Short exercise: Return every line in the rows below that contains the string "place".

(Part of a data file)
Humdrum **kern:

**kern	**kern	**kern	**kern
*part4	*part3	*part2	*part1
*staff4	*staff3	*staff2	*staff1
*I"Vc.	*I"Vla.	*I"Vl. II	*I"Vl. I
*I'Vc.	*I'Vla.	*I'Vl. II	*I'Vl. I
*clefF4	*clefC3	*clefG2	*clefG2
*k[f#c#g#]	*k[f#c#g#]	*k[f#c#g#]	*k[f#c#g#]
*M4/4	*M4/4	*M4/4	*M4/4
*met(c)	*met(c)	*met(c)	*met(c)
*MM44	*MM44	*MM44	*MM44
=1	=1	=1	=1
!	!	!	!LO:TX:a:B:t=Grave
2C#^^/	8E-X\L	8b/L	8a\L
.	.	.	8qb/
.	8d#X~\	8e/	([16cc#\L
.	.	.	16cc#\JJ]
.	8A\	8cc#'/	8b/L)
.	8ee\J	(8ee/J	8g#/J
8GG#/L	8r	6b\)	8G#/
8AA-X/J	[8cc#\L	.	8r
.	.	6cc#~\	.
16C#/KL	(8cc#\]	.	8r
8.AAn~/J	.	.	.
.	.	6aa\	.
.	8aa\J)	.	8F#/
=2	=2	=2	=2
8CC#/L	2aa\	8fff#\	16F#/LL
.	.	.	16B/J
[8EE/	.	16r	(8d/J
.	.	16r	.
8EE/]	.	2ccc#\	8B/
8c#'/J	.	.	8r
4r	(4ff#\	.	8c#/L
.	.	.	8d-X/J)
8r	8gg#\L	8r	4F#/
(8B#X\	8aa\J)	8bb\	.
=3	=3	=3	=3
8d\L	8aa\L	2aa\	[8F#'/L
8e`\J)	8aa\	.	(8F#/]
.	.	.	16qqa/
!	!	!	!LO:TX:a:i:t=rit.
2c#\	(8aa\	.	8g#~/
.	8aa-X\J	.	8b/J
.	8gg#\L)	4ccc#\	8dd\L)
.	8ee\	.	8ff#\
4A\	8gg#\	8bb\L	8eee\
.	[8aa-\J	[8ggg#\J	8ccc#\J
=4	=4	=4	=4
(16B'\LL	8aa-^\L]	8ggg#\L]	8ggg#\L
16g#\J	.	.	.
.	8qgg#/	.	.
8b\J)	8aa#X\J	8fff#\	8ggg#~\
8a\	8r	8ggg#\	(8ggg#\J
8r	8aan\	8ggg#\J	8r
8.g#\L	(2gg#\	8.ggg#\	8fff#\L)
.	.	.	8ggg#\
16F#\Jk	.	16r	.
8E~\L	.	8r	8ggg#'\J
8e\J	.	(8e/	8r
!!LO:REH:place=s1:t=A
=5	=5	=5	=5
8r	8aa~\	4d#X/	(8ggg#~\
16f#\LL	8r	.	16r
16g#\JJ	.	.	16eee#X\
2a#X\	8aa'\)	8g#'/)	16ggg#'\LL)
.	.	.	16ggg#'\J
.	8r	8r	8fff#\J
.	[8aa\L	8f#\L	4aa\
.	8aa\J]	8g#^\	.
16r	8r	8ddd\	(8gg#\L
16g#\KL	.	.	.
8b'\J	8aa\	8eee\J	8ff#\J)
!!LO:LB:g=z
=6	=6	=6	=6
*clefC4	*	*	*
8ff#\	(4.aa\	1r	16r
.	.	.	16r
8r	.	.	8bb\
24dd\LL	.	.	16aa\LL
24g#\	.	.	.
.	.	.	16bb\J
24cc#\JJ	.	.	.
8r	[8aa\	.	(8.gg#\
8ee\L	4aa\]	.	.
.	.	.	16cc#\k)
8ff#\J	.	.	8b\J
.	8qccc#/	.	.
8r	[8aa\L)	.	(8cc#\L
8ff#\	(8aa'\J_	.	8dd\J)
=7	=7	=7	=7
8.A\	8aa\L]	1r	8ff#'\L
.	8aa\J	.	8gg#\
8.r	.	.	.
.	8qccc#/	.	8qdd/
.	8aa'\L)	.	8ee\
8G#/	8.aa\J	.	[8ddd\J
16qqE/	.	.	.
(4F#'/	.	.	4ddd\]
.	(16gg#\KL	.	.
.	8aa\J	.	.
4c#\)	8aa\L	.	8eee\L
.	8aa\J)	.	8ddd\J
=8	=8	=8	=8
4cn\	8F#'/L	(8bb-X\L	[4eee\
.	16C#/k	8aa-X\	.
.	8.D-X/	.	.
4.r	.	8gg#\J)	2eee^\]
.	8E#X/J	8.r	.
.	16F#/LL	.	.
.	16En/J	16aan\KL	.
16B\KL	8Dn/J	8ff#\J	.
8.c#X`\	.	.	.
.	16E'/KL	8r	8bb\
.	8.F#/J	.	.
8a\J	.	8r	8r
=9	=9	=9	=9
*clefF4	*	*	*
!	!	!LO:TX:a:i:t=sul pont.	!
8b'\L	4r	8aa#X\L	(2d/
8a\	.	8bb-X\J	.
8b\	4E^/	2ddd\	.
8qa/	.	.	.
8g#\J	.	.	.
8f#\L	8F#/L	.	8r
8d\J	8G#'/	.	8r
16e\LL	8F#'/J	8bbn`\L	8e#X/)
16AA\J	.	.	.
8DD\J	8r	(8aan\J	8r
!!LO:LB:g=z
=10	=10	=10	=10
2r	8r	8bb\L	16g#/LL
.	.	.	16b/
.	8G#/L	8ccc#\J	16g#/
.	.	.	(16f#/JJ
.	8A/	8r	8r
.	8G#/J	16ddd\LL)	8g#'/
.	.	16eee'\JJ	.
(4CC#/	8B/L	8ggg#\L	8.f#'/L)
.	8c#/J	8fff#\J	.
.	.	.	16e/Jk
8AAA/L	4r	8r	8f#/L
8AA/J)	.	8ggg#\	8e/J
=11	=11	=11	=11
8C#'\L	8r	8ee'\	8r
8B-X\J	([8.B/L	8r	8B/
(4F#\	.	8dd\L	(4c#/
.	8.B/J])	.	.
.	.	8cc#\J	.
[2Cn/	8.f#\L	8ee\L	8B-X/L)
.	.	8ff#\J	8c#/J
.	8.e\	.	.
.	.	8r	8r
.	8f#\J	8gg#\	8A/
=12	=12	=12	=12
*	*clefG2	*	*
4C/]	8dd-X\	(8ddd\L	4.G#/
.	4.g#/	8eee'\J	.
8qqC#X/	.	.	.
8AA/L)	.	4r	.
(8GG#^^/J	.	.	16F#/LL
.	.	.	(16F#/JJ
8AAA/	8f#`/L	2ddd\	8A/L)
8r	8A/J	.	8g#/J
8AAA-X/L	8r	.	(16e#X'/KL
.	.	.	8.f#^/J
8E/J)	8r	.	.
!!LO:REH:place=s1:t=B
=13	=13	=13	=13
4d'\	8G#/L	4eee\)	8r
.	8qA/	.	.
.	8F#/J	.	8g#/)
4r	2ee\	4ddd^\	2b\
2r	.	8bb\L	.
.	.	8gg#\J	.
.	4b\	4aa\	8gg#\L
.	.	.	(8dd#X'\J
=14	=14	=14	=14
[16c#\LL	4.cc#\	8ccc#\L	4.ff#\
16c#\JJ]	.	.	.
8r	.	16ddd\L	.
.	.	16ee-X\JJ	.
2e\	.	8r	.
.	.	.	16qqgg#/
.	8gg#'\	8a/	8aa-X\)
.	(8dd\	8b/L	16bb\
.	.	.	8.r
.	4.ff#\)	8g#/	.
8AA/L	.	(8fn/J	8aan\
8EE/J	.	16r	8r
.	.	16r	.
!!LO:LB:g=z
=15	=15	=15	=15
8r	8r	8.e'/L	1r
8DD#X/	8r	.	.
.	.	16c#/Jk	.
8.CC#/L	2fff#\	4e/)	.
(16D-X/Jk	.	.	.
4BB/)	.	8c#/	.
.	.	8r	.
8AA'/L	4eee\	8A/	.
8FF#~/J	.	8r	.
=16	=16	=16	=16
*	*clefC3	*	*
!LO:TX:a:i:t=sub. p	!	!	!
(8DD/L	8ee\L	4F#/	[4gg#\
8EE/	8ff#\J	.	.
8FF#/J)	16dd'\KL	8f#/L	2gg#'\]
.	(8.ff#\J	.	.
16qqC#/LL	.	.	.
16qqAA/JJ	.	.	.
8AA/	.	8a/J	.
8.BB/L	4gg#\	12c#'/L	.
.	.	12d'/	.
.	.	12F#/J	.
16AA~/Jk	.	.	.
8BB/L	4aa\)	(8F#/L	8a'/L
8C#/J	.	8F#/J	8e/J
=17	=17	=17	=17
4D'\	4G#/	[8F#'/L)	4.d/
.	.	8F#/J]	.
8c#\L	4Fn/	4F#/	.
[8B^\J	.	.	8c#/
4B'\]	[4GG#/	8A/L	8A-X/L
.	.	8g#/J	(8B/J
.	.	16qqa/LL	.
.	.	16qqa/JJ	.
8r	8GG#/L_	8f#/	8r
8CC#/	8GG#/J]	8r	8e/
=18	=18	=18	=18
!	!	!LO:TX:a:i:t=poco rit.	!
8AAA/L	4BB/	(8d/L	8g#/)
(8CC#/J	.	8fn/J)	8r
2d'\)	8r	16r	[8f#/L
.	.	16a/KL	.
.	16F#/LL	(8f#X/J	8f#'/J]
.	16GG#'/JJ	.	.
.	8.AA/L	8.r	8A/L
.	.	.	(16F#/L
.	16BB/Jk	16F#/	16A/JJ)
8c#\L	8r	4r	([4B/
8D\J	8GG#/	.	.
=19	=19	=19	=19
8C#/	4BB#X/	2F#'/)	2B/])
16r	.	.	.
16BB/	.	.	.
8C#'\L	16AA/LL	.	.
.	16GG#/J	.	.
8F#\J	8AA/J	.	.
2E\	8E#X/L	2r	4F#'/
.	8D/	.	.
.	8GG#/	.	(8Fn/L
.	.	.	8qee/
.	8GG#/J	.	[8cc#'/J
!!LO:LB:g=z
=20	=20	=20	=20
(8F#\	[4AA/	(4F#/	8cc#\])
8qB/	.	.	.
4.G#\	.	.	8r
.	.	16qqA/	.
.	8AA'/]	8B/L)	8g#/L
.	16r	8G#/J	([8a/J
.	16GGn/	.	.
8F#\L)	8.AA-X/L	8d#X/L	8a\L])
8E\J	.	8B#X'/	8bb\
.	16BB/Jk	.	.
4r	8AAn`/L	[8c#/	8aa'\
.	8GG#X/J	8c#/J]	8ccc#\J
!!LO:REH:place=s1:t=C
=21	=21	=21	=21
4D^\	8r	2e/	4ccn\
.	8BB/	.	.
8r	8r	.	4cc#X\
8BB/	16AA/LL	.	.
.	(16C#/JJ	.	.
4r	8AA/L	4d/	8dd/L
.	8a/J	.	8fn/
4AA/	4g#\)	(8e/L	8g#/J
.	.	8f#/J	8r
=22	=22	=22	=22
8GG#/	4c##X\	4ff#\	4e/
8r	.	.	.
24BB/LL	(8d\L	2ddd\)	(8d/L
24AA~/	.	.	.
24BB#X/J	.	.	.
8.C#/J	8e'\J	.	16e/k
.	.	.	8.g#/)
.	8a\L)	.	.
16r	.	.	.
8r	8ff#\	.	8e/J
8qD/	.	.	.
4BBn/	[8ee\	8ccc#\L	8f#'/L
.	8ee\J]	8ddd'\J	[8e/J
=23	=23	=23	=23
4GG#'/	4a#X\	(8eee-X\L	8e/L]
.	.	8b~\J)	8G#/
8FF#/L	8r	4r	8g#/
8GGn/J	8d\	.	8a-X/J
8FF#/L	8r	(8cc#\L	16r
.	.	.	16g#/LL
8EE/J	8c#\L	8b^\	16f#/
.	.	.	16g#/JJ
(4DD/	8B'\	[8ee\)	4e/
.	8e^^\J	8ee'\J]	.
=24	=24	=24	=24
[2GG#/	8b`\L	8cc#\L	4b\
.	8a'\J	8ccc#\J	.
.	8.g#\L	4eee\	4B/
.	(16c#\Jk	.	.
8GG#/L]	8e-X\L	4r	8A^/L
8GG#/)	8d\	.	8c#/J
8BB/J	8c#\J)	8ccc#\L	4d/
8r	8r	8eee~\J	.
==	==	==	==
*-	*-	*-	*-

Solution:
!!LO:REH:place=s1:t=A
!!LO:REH:place=s1:t=B
!!LO:REH:place=s1:t=C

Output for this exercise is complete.